*Items from a dataset:*
<<<<
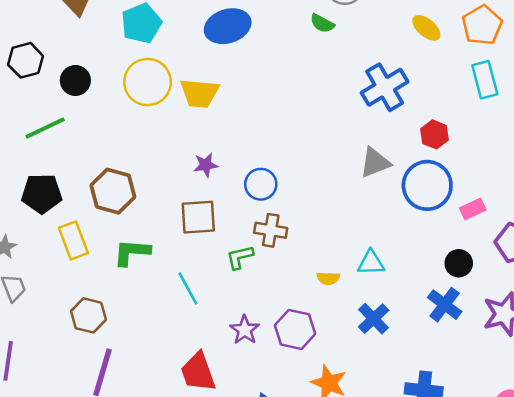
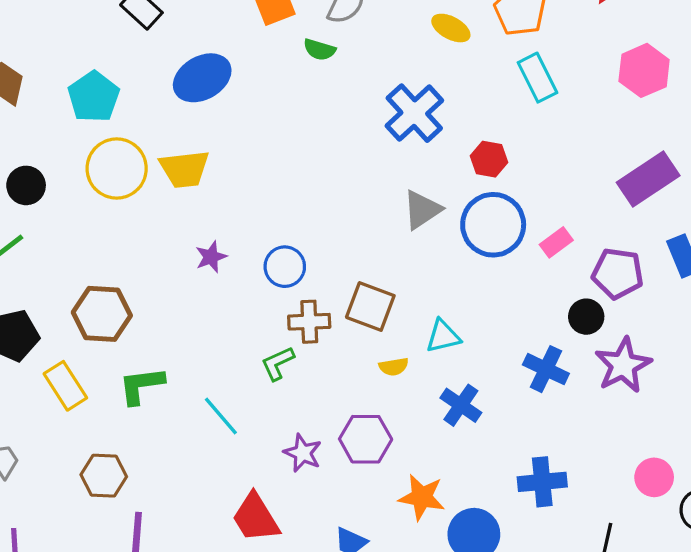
brown square: (198, 217) -> (370, 306), moved, turned 36
black circle: (459, 263) -> (586, 317), moved

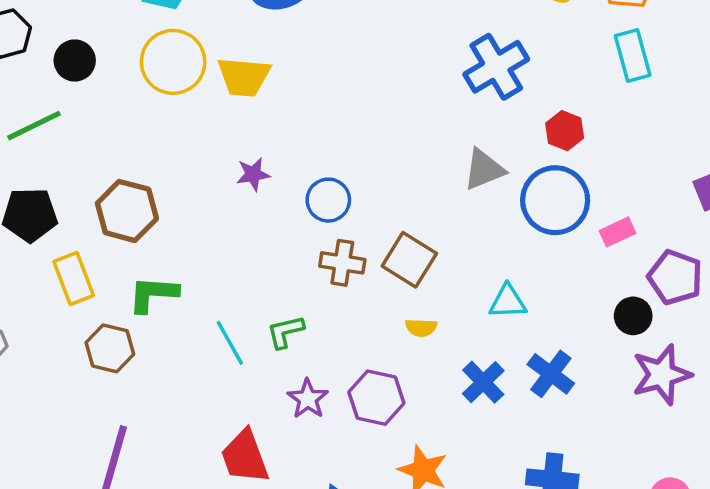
cyan triangle: (443, 336) -> (508, 302), moved
green L-shape: (278, 363) -> (285, 332), moved
blue cross: (546, 369) -> (551, 374), moved
brown hexagon: (104, 476) -> (110, 348), moved

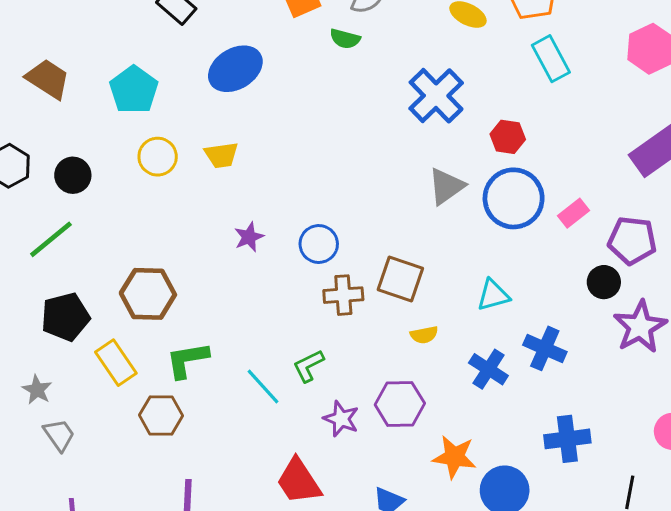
yellow circle: (173, 62) -> (158, 157), size x0.7
yellow trapezoid: (244, 77) -> (221, 155), size x0.7

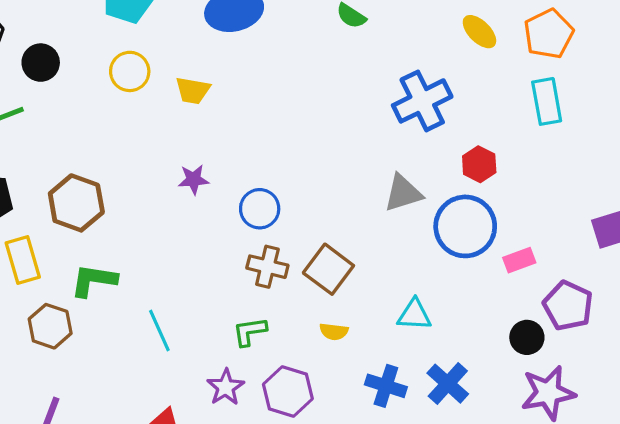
green L-shape: (308, 366) -> (250, 332), moved
blue cross: (488, 369) -> (386, 386), turned -33

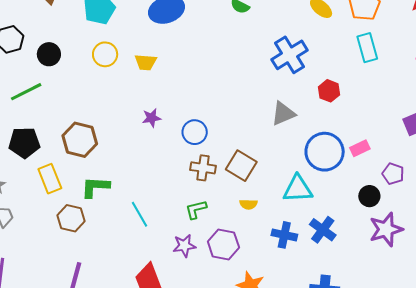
blue circle: (465, 226) -> (325, 152), moved
purple pentagon: (568, 306) -> (393, 174), size x0.7
cyan triangle: (414, 315) -> (298, 189), size x1.4
purple star: (226, 387) -> (184, 246), turned 30

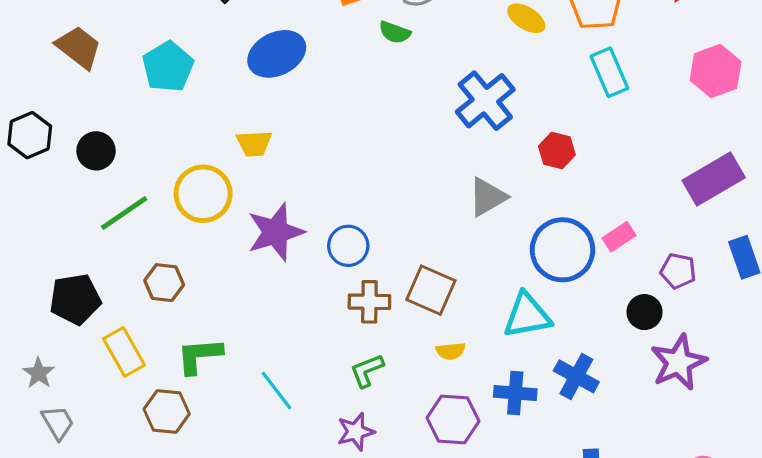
yellow circle: (105, 54) -> (203, 194), moved, size x1.4
green line: (26, 92) -> (124, 213), moved
purple star: (152, 118) -> (276, 232), size x1.8
brown hexagon: (80, 140) -> (164, 283), size x0.7
purple hexagon: (223, 245) -> (453, 420), moved

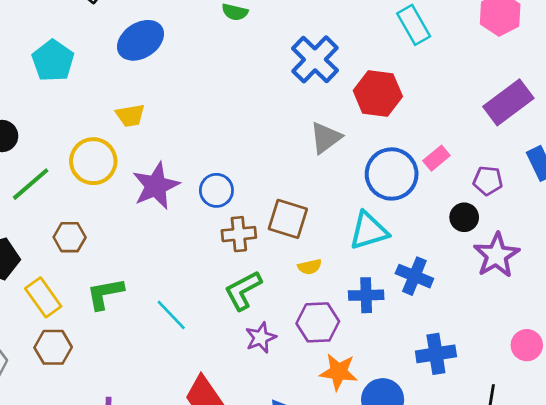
red hexagon: (557, 150) -> (378, 93), size x1.6
green L-shape: (367, 371) -> (243, 290), size x1.4
brown hexagon: (167, 412) -> (53, 347), moved
purple star: (356, 432) -> (261, 338), moved

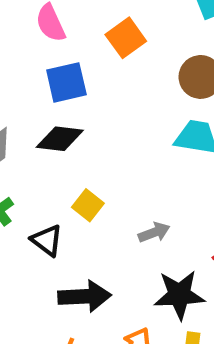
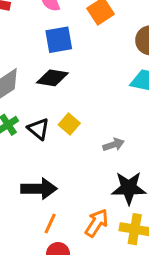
black triangle: (47, 240) -> (38, 129), moved
black arrow: (84, 296) -> (39, 189), moved

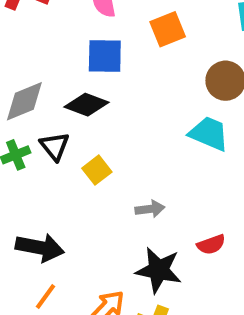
black triangle: (38, 129) -> (55, 146), moved

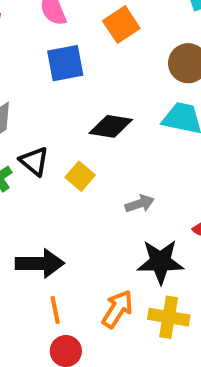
black diamond: (87, 105) -> (111, 126), moved
orange line: (46, 296) -> (55, 310), turned -36

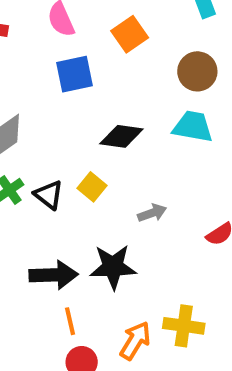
black triangle: (34, 161) -> (49, 195), moved
black star: (160, 262) -> (113, 267), moved
orange arrow: (117, 309) -> (135, 341), moved

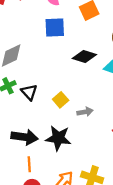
black diamond: (121, 136) -> (84, 57), moved
yellow square: (92, 187) -> (61, 100), moved

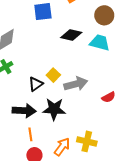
black triangle: (29, 92) -> (36, 84), moved, turned 42
gray arrow: (85, 112) -> (76, 84), size x1.6

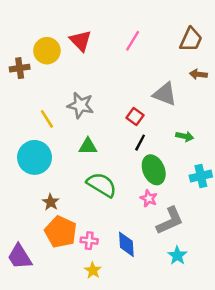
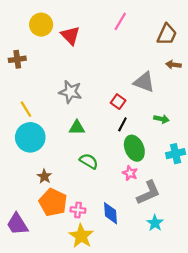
pink line: (133, 41) -> (120, 21), moved
yellow circle: (47, 51) -> (41, 25), moved
yellow line: (47, 119) -> (26, 109), moved
green semicircle: (102, 185) -> (89, 161), size x0.7
yellow star: (93, 270) -> (81, 236), size x1.6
>>>>
All lines from the one containing "gray arrow: (85, 112) -> (76, 84), size x1.6" through the final line of the entries above must be restated word for word, pictures excluded.

gray arrow: (85, 112) -> (76, 84), size x1.6

pink line: (133, 41) -> (120, 21), moved
yellow circle: (47, 51) -> (41, 25), moved
yellow line: (47, 119) -> (26, 109), moved
green semicircle: (102, 185) -> (89, 161), size x0.7
yellow star: (93, 270) -> (81, 236), size x1.6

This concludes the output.